→ Items listed in a dataset
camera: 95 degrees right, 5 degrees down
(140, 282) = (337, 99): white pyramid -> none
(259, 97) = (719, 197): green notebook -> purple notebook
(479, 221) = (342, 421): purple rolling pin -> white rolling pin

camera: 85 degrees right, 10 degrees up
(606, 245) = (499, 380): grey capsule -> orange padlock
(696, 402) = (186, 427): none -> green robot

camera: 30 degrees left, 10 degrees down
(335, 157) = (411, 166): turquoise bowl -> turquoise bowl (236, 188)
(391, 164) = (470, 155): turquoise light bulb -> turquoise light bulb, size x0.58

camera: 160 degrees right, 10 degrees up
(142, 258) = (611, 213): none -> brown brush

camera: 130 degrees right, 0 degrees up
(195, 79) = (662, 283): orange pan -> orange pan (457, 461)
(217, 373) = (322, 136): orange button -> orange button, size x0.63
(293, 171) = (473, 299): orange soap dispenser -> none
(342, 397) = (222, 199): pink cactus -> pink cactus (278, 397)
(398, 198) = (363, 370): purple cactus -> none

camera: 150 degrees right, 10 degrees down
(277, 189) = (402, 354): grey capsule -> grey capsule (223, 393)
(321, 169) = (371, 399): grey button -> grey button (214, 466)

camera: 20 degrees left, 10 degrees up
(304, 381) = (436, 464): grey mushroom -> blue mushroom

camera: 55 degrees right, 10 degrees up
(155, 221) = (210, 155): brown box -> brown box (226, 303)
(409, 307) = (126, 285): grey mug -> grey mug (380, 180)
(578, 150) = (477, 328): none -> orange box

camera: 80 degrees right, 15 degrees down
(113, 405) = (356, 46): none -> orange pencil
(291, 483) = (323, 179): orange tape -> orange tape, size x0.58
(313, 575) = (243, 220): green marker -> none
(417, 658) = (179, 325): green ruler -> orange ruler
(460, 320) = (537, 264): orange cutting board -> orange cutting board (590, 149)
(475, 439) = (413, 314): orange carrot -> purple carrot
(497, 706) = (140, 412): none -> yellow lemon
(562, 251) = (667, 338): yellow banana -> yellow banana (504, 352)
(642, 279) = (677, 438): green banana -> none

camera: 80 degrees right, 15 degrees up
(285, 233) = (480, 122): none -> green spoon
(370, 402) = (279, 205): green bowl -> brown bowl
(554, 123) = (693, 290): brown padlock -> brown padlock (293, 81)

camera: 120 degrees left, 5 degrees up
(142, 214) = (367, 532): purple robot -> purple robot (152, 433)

→ ASSIGNMENT
Each line from the one holding "camera: 120 degrees left, 5 degrees up" through the last line of the data is to be transcribed exactly, with nothing else added.

→ RESPONSE TO THIS TASK
camera: 120 degrees left, 5 degrees up
(142, 214) = (367, 532): purple robot -> purple robot (152, 433)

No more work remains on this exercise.